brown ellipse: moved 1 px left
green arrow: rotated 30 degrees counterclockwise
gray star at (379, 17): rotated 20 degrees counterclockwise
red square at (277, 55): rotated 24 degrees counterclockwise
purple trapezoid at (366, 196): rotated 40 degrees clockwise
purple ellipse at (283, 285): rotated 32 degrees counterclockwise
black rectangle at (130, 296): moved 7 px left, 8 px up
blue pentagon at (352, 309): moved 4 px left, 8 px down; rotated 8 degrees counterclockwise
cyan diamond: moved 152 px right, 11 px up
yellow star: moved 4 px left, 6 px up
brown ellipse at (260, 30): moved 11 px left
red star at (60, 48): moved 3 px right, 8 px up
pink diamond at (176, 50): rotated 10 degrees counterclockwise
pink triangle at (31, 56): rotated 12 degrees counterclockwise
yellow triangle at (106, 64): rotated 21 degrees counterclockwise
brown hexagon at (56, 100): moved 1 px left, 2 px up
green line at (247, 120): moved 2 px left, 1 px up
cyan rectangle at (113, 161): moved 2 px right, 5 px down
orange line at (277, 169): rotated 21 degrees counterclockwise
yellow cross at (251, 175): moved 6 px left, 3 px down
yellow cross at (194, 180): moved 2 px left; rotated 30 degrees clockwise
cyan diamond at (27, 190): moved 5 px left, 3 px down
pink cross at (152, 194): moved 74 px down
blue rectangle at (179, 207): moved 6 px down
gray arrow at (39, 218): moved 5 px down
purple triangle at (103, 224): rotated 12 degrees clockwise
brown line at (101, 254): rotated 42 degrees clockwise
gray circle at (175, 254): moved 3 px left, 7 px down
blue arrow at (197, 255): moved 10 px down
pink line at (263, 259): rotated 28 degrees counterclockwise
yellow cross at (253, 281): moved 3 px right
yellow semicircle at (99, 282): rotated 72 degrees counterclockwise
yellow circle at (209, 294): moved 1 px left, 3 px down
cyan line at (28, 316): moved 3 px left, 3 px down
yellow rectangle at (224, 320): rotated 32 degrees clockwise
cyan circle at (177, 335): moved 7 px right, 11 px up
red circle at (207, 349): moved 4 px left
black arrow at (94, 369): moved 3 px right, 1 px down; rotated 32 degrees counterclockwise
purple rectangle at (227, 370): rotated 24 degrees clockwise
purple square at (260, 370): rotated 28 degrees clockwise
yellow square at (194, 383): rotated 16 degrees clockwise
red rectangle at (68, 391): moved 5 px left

□ □ □ □

Task to carry out:
Extract every line of the material above that contains the string "star", treating uppercase and lowercase letters as different.

Full solution:
gray star at (379, 17): rotated 20 degrees counterclockwise
yellow star: moved 4 px left, 6 px up
red star at (60, 48): moved 3 px right, 8 px up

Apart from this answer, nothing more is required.